- _Job_: When a picture appears among the records, leave it out, and copy all else exactly.

- _Information supplied_:
══════════════════════════════

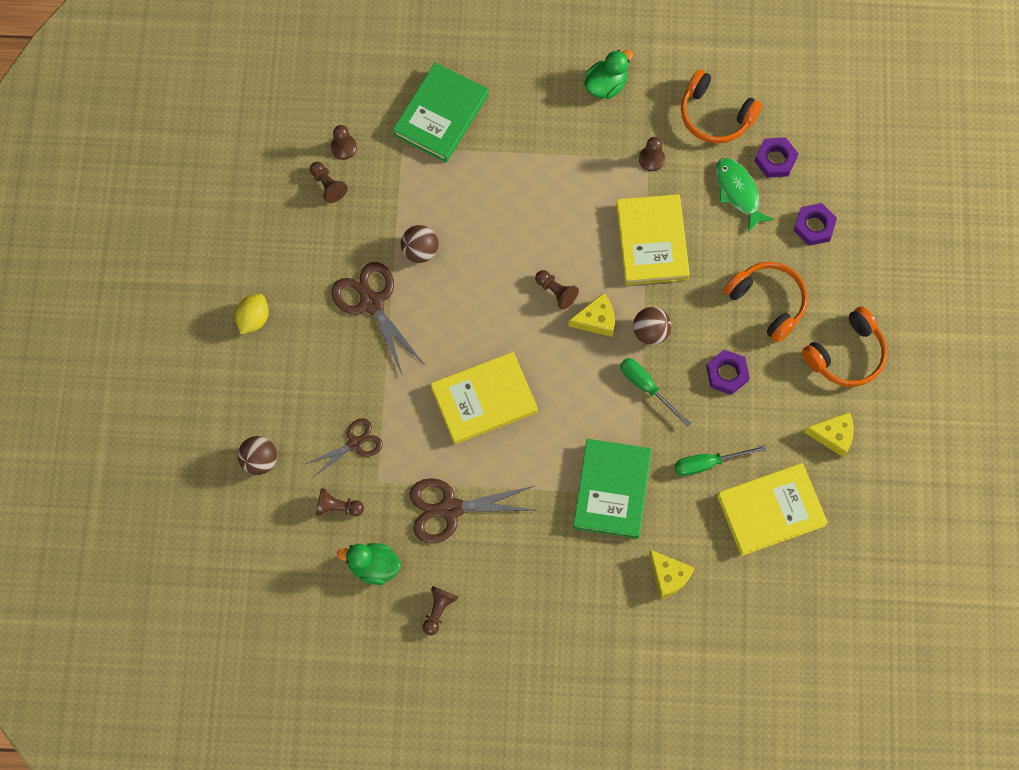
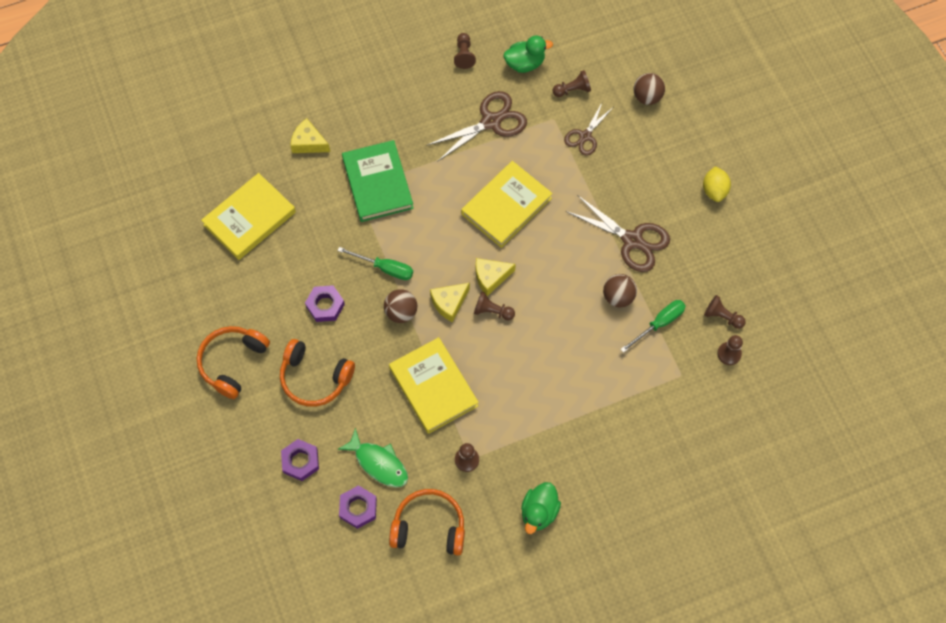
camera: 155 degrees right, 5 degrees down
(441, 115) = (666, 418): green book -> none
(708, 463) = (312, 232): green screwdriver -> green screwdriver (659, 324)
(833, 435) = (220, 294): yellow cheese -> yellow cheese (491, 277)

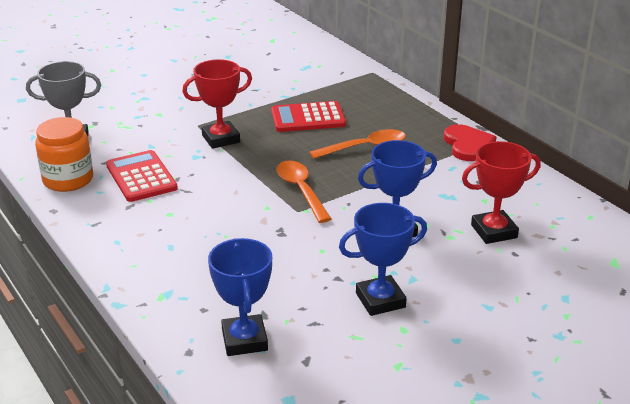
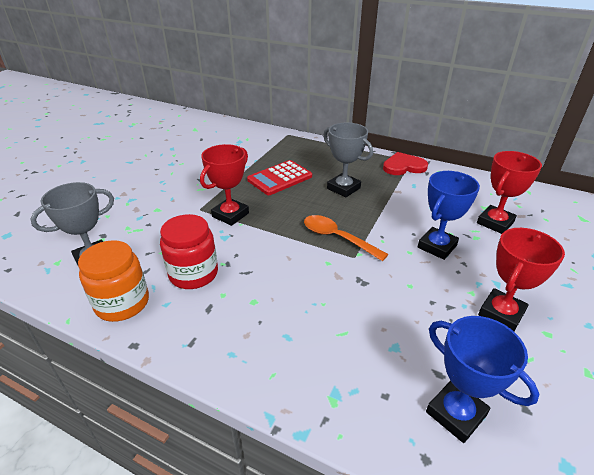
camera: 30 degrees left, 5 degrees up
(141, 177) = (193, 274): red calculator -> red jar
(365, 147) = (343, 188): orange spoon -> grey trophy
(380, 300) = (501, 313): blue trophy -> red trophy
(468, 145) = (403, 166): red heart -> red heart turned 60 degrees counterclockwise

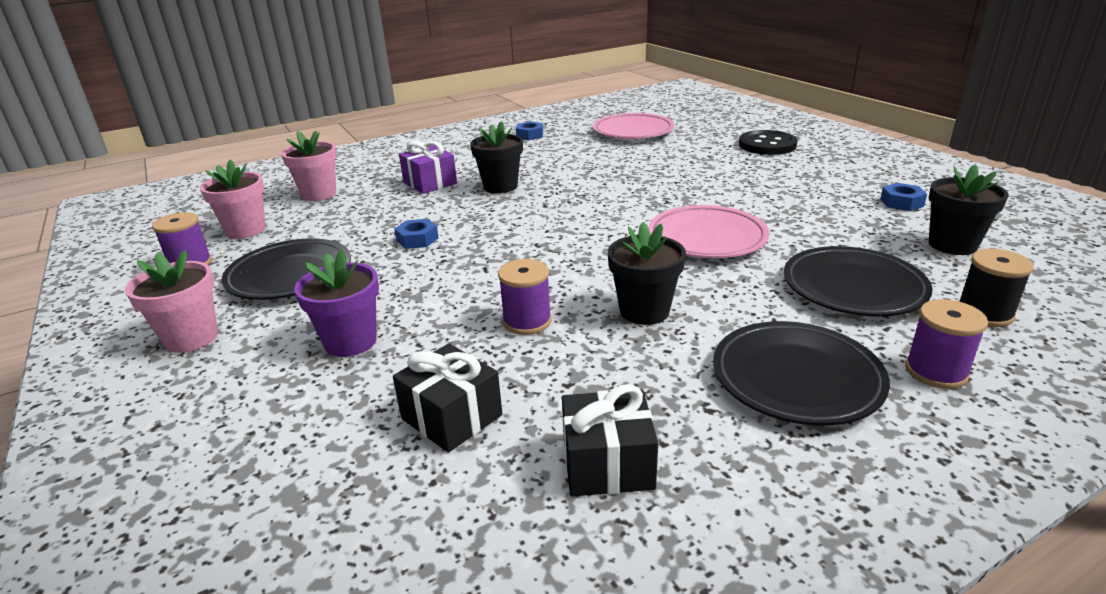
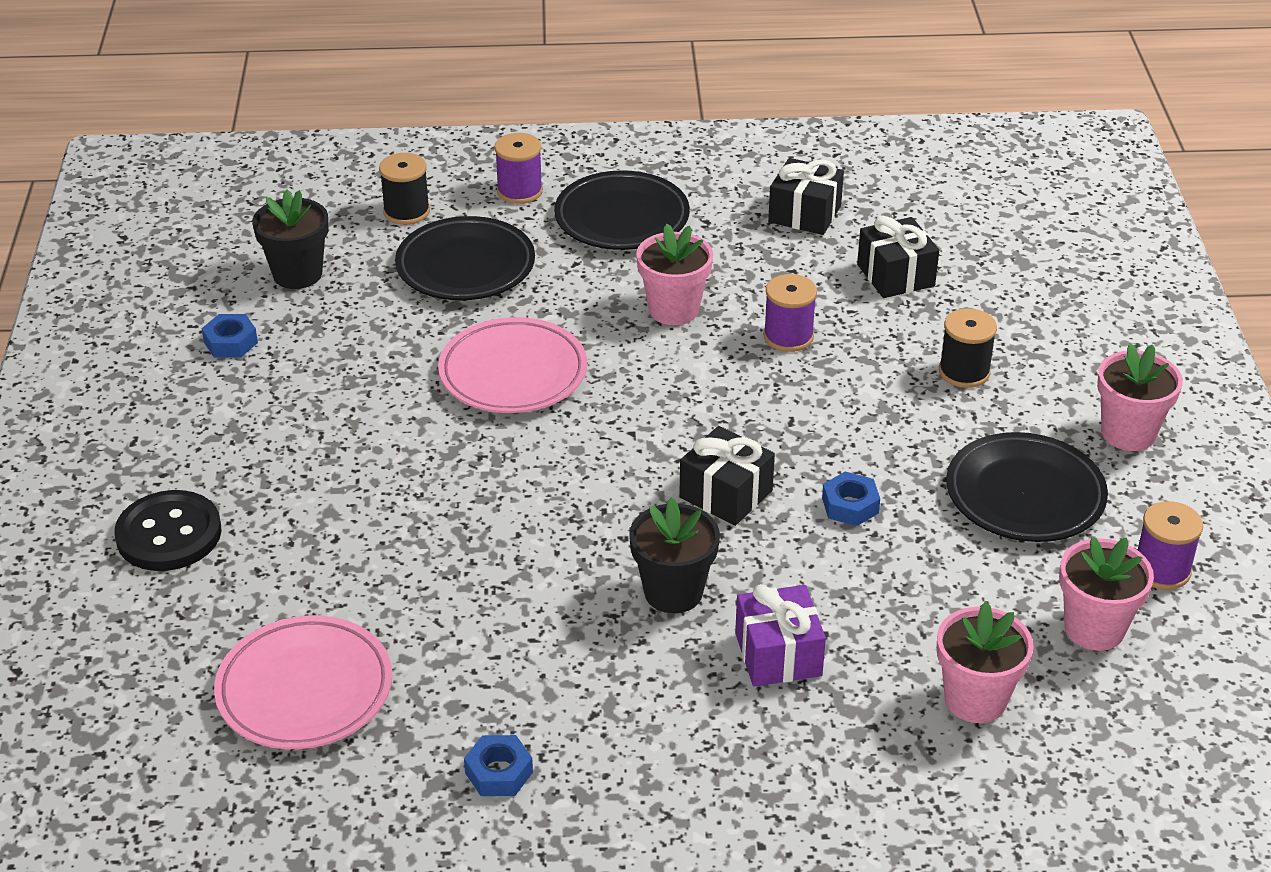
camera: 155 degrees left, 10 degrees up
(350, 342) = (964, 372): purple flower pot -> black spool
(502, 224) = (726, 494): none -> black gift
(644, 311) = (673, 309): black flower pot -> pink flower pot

══════════════════════════════

- _Answer section_:
camera: 155 degrees right, 5 degrees down
(441, 115) = (666, 418): green book -> none
(708, 463) = (312, 232): green screwdriver -> green screwdriver (659, 324)
(833, 435) = (220, 294): yellow cheese -> yellow cheese (491, 277)

camera: 30 degrees left, 5 degrees up
(141, 177) = (193, 274): red calculator -> red jar
(365, 147) = (343, 188): orange spoon -> grey trophy
(380, 300) = (501, 313): blue trophy -> red trophy
(468, 145) = (403, 166): red heart -> red heart turned 60 degrees counterclockwise

camera: 155 degrees left, 10 degrees up
(350, 342) = (964, 372): purple flower pot -> black spool
(502, 224) = (726, 494): none -> black gift
(644, 311) = (673, 309): black flower pot -> pink flower pot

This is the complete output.